▶

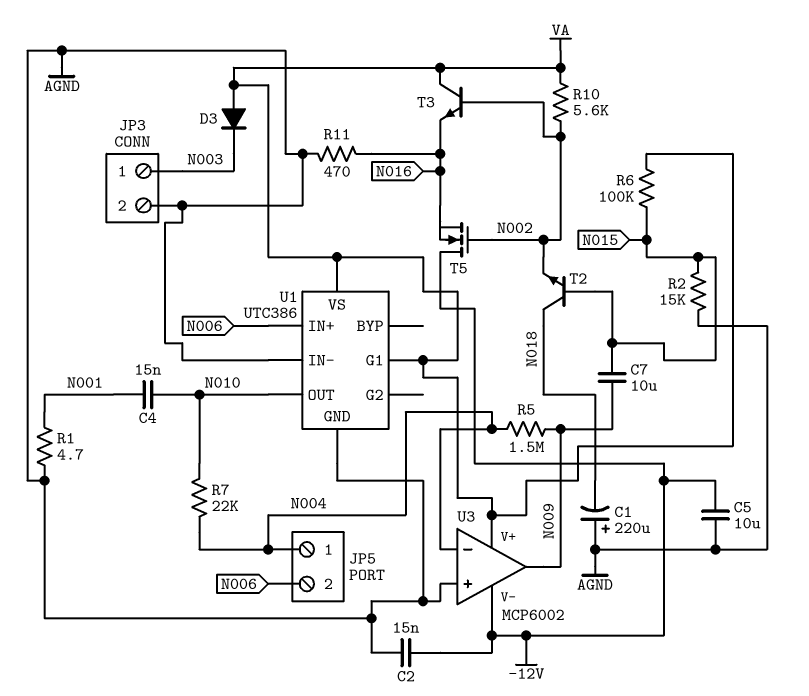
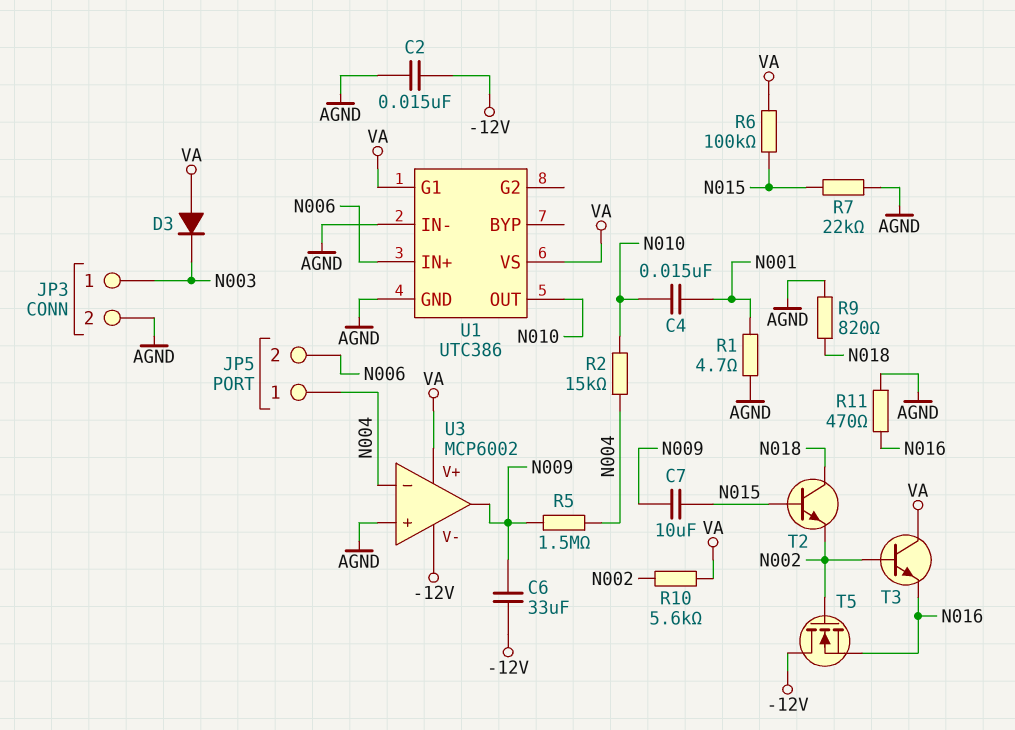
C1: 220uF (plus AGND, minus N018) -> none
C5: 10uF (-12V, AGND) -> none
C6: none -> 33uF (-12V, N009)
R2: 15k (AGND, N015) -> 15k (N004, N010)
R7: 22k (N004, N010) -> 22k (AGND, N015)
R9: none -> 820 (AGND, N018)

◀

ABOUT THIS TASK ▸ What is needed is an exact repeat of the records, with every picture left out.

REPLY TO THE TASK ▸
C1: 220uF (plus AGND, minus N018) -> none
C5: 10uF (-12V, AGND) -> none
C6: none -> 33uF (-12V, N009)
R2: 15k (AGND, N015) -> 15k (N004, N010)
R7: 22k (N004, N010) -> 22k (AGND, N015)
R9: none -> 820 (AGND, N018)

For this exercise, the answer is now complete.